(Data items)
╭──

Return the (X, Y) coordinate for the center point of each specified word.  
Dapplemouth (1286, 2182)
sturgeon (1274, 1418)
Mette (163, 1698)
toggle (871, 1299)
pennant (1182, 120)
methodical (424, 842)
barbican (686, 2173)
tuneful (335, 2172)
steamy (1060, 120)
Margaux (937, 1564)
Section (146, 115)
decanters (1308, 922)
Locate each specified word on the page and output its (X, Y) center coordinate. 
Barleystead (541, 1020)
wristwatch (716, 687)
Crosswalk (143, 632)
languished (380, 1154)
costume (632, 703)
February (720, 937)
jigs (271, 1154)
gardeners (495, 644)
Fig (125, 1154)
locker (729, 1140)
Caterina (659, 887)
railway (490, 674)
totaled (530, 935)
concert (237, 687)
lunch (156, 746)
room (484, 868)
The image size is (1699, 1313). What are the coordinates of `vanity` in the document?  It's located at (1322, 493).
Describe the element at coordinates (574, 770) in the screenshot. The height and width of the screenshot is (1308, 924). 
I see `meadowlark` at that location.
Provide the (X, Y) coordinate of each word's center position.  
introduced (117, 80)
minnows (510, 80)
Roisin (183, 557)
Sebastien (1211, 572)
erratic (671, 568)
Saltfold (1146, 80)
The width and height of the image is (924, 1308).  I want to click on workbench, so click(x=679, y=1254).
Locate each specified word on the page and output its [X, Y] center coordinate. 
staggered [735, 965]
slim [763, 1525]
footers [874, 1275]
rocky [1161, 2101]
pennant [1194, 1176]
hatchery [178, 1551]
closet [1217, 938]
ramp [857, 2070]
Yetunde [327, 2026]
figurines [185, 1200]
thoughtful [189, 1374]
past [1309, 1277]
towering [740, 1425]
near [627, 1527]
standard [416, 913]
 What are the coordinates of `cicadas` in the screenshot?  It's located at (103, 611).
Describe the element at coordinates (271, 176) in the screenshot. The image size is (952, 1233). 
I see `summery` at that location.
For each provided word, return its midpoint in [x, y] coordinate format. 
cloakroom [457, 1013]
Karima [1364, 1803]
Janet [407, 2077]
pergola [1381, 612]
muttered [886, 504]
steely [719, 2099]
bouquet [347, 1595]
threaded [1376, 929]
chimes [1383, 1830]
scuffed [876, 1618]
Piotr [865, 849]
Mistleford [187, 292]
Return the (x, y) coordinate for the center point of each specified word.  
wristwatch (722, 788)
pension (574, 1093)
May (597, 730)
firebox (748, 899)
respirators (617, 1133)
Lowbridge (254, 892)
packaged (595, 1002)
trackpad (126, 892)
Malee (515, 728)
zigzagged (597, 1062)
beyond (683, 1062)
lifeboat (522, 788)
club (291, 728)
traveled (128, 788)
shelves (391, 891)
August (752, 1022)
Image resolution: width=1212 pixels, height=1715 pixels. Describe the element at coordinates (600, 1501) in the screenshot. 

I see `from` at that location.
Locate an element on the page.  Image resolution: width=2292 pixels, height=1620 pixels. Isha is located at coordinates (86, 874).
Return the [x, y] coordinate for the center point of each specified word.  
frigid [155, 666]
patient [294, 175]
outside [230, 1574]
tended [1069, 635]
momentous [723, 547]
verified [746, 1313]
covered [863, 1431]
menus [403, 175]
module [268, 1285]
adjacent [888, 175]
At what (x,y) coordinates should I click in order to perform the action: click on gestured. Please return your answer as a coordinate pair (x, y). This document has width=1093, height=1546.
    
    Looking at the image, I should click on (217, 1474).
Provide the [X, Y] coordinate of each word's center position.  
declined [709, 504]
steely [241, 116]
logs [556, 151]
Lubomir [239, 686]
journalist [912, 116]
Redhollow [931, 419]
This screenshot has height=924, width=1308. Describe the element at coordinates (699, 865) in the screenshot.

╰──

Reproduce every entry above, substituting "banner" for each occurrence of "pennant" and leaving everything else unchanged.

Return the (X, Y) coordinate for the center point of each specified word.  
Dapplemouth (1286, 2182)
sturgeon (1274, 1418)
Mette (163, 1698)
toggle (871, 1299)
banner (1182, 120)
methodical (424, 842)
barbican (686, 2173)
tuneful (335, 2172)
steamy (1060, 120)
Margaux (937, 1564)
Section (146, 115)
decanters (1308, 922)
Locate each specified word on the page and output its (X, Y) center coordinate. 
Barleystead (541, 1020)
wristwatch (716, 687)
Crosswalk (143, 632)
languished (380, 1154)
costume (632, 703)
February (720, 937)
jigs (271, 1154)
gardeners (495, 644)
Fig (125, 1154)
locker (729, 1140)
Caterina (659, 887)
railway (490, 674)
totaled (530, 935)
concert (237, 687)
lunch (156, 746)
room (484, 868)
The image size is (1699, 1313). What are the coordinates of `vanity` in the document?  It's located at (1322, 493).
Describe the element at coordinates (574, 770) in the screenshot. The height and width of the screenshot is (1308, 924). 
I see `meadowlark` at that location.
Provide the (X, Y) coordinate of each word's center position.  
introduced (117, 80)
minnows (510, 80)
Roisin (183, 557)
Sebastien (1211, 572)
erratic (671, 568)
Saltfold (1146, 80)
The width and height of the image is (924, 1308).  I want to click on workbench, so click(x=679, y=1254).
Locate each specified word on the page and output its [X, Y] center coordinate. 
staggered [735, 965]
slim [763, 1525]
footers [874, 1275]
rocky [1161, 2101]
banner [1194, 1176]
hatchery [178, 1551]
closet [1217, 938]
ramp [857, 2070]
Yetunde [327, 2026]
figurines [185, 1200]
thoughtful [189, 1374]
past [1309, 1277]
towering [740, 1425]
near [627, 1527]
standard [416, 913]
 What are the coordinates of `cicadas` in the screenshot?  It's located at (103, 611).
Describe the element at coordinates (271, 176) in the screenshot. The image size is (952, 1233). 
I see `summery` at that location.
For each provided word, return its midpoint in [x, y] coordinate format. 
cloakroom [457, 1013]
Karima [1364, 1803]
Janet [407, 2077]
pergola [1381, 612]
muttered [886, 504]
steely [719, 2099]
bouquet [347, 1595]
threaded [1376, 929]
chimes [1383, 1830]
scuffed [876, 1618]
Piotr [865, 849]
Mistleford [187, 292]
Return the (x, y) coordinate for the center point of each specified word.  
wristwatch (722, 788)
pension (574, 1093)
May (597, 730)
firebox (748, 899)
respirators (617, 1133)
Lowbridge (254, 892)
packaged (595, 1002)
trackpad (126, 892)
Malee (515, 728)
zigzagged (597, 1062)
beyond (683, 1062)
lifeboat (522, 788)
club (291, 728)
traveled (128, 788)
shelves (391, 891)
August (752, 1022)
Image resolution: width=1212 pixels, height=1715 pixels. Describe the element at coordinates (600, 1501) in the screenshot. 

I see `from` at that location.
Locate an element on the page.  Image resolution: width=2292 pixels, height=1620 pixels. Isha is located at coordinates (86, 874).
Return the [x, y] coordinate for the center point of each specified word.  
frigid [155, 666]
patient [294, 175]
outside [230, 1574]
tended [1069, 635]
momentous [723, 547]
verified [746, 1313]
covered [863, 1431]
menus [403, 175]
module [268, 1285]
adjacent [888, 175]
At what (x,y) coordinates should I click in order to perform the action: click on gestured. Please return your answer as a coordinate pair (x, y). This document has width=1093, height=1546.
    
    Looking at the image, I should click on (217, 1474).
Provide the [X, Y] coordinate of each word's center position.  
declined [709, 504]
steely [241, 116]
logs [556, 151]
Lubomir [239, 686]
journalist [912, 116]
Redhollow [931, 419]
This screenshot has height=924, width=1308. Describe the element at coordinates (699, 865) in the screenshot.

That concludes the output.